Object state change records:
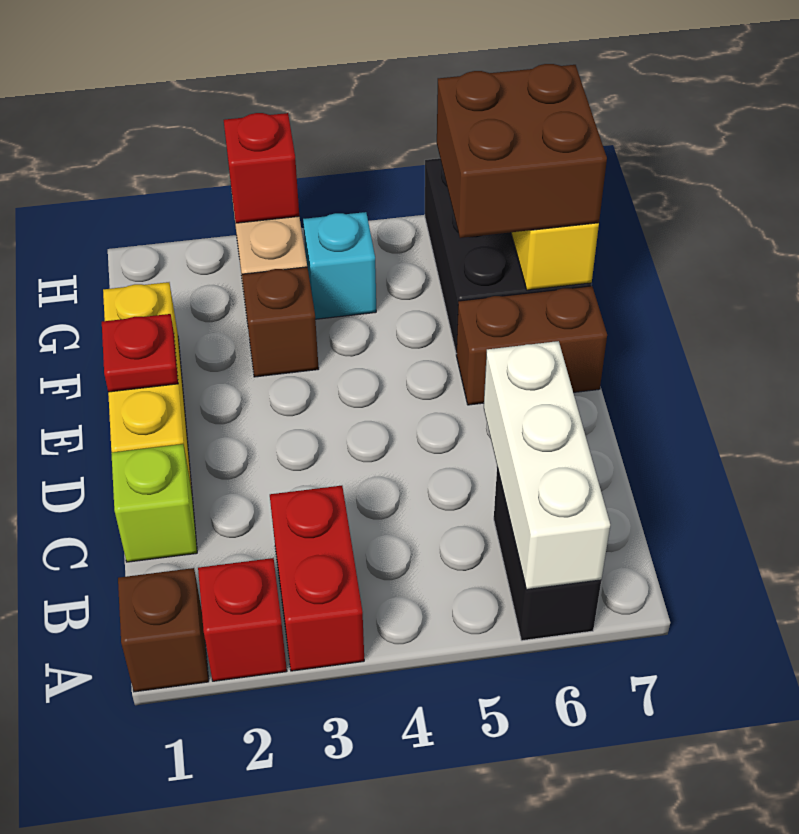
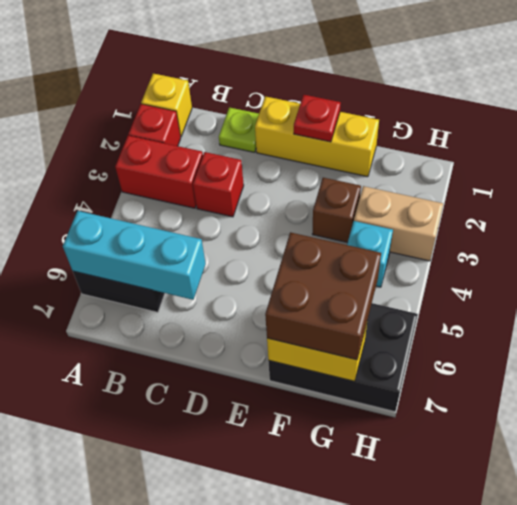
brown brick A1 level 1 -> yellow brick A1 level 1
white brick A6:C6 level 2 -> cyan brick A6:C6 level 2
lime brick C1 level 1 -> lime plate C1 level 1
brown brick E6:E7 level 1 -> none
red brick H3 level 2 -> red brick C3 level 1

▸ Exercise
Print the entries above word for word, without pictures.

▸ Task result
brown brick A1 level 1 -> yellow brick A1 level 1
white brick A6:C6 level 2 -> cyan brick A6:C6 level 2
lime brick C1 level 1 -> lime plate C1 level 1
brown brick E6:E7 level 1 -> none
red brick H3 level 2 -> red brick C3 level 1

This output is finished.